**Required action**
Output the listing below verbatim, without images.

**Recorded data**
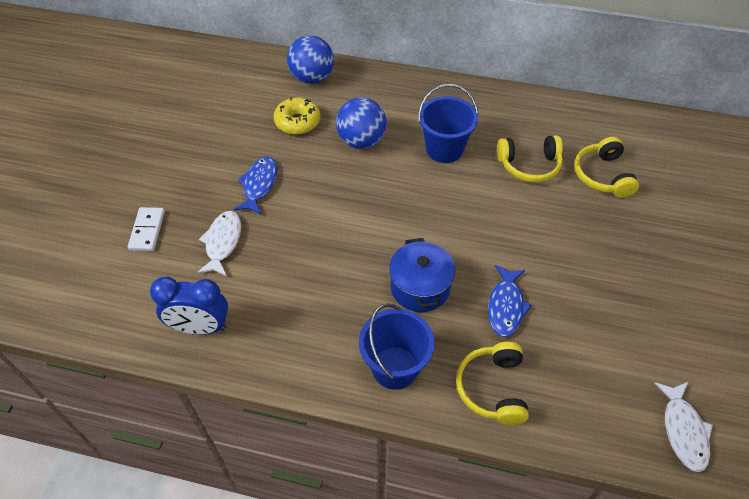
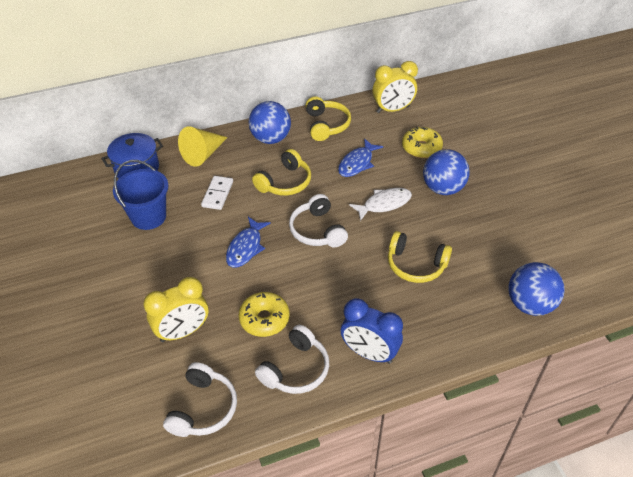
blue ball: 2 -> 3
blue bucket: 2 -> 1
white fish: 2 -> 1
white headphones: 0 -> 3
yellow clock: 0 -> 2
yellow cone: 0 -> 1
yellow donut: 1 -> 2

**Finished task**
blue ball: 2 -> 3
blue bucket: 2 -> 1
white fish: 2 -> 1
white headphones: 0 -> 3
yellow clock: 0 -> 2
yellow cone: 0 -> 1
yellow donut: 1 -> 2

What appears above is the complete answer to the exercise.